__Instructions to follow__:
Repeat the entries below exactly. Drop the pictures.

===== The input

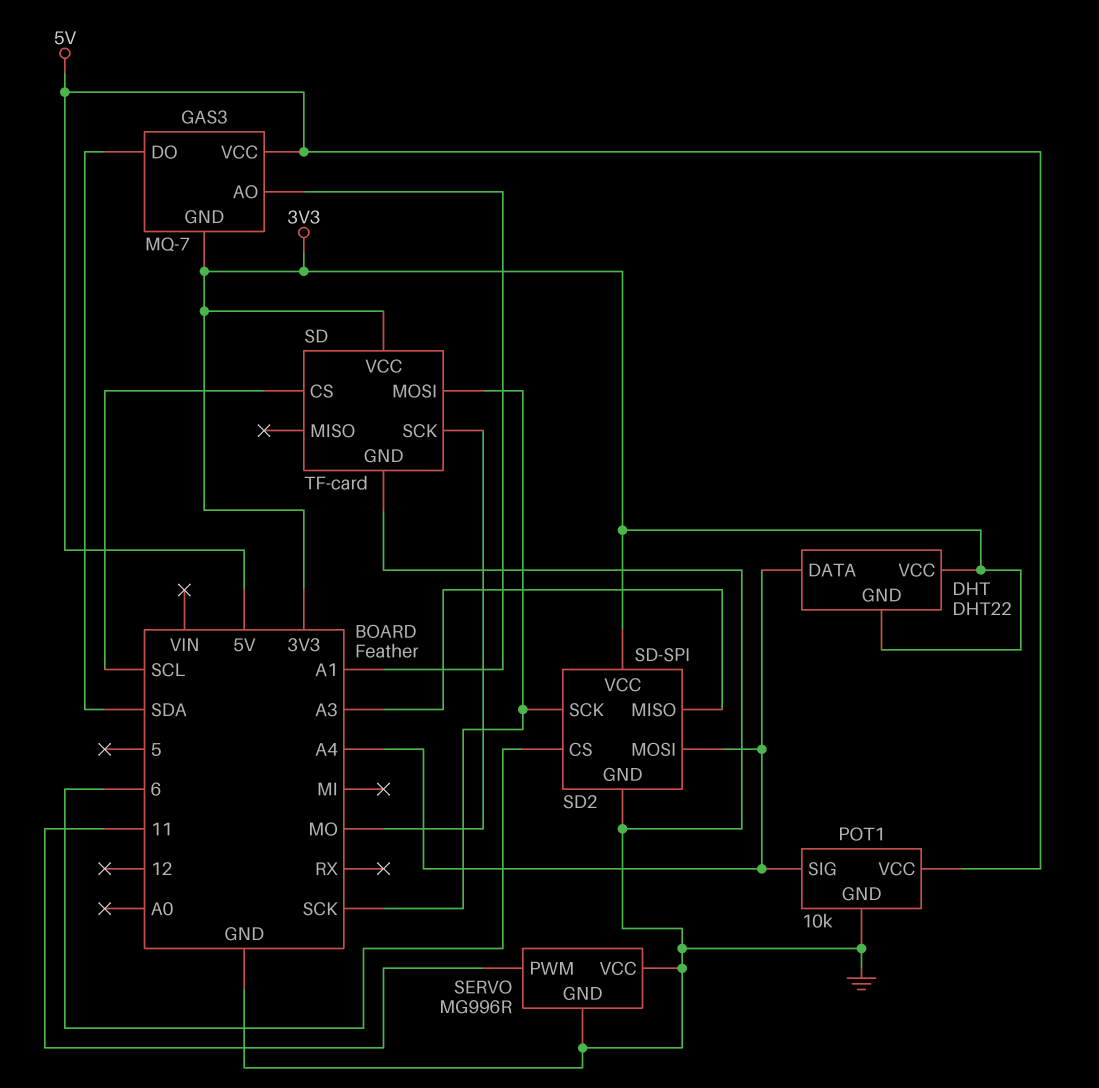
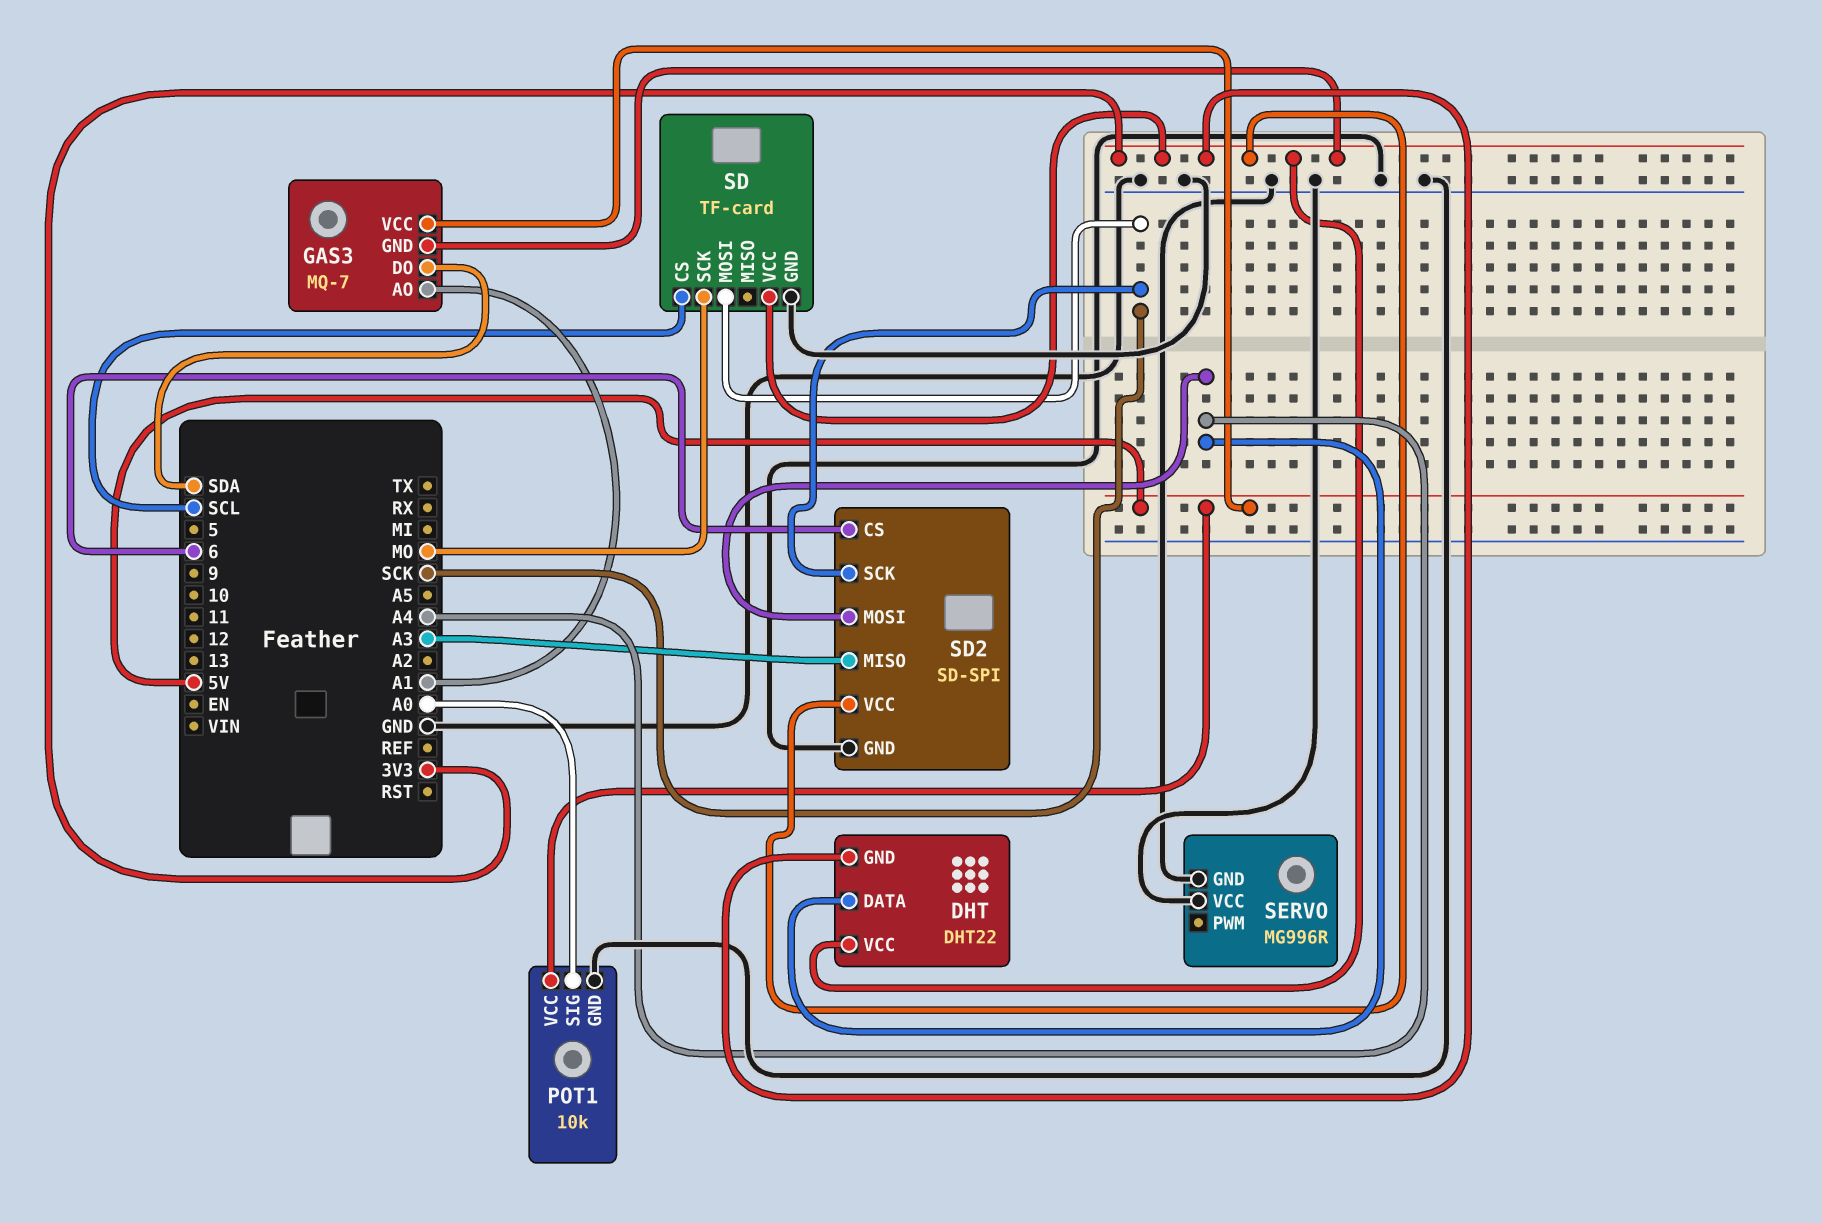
POT1 pin SIG: A4 -> A0
SERVO pin PWM: 11 -> none

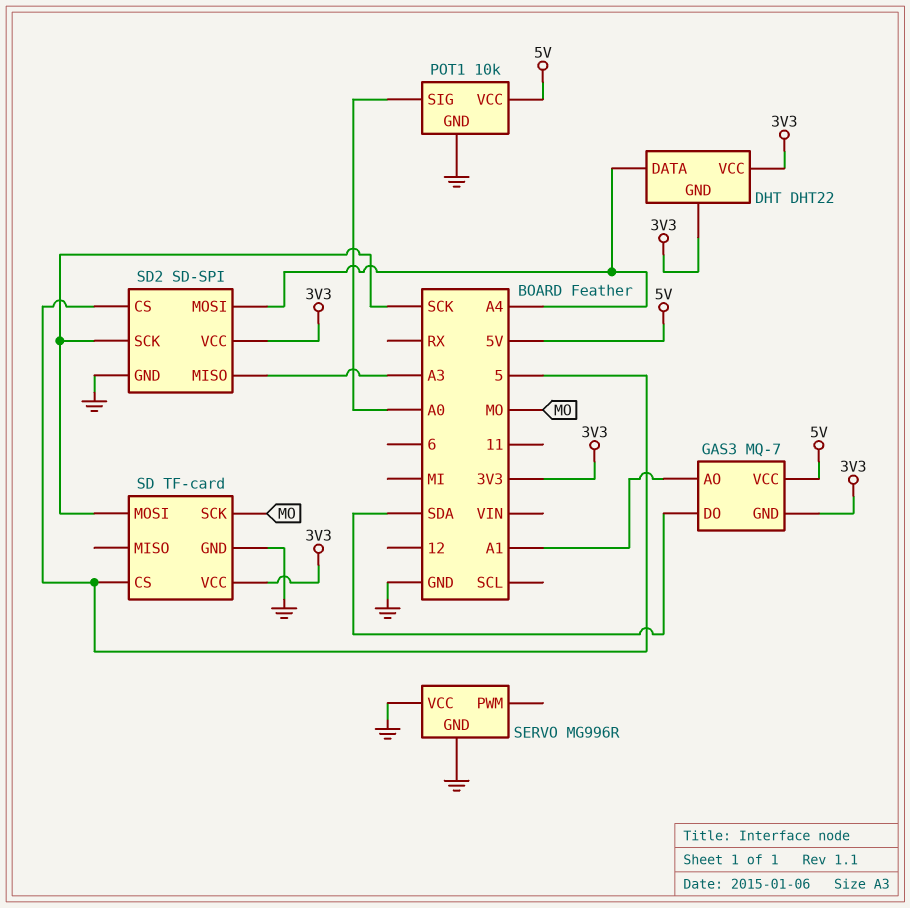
SD pin CS: SCL -> 5
SD2 pin CS: 6 -> 5

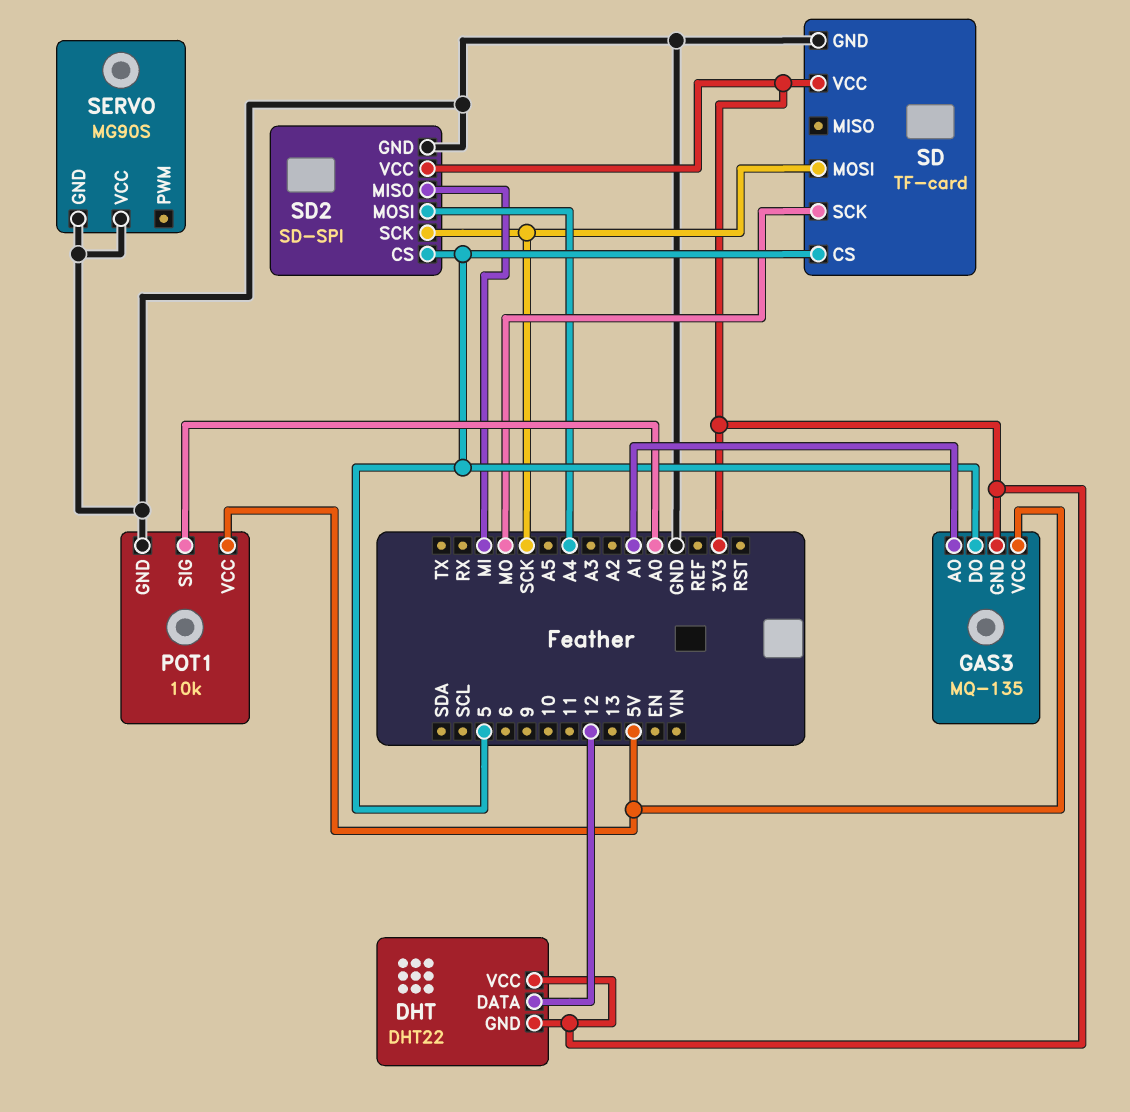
DHT pin DATA: A4 -> 12
GAS3: MQ-7 -> MQ-135
GAS3 pin DO: SDA -> 5
SD2 pin MISO: A3 -> MI
SERVO: MG996R -> MG90S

==========

__Reply to the exercise__:
POT1 pin SIG: A4 -> A0
SERVO pin PWM: 11 -> none

SD pin CS: SCL -> 5
SD2 pin CS: 6 -> 5

DHT pin DATA: A4 -> 12
GAS3: MQ-7 -> MQ-135
GAS3 pin DO: SDA -> 5
SD2 pin MISO: A3 -> MI
SERVO: MG996R -> MG90S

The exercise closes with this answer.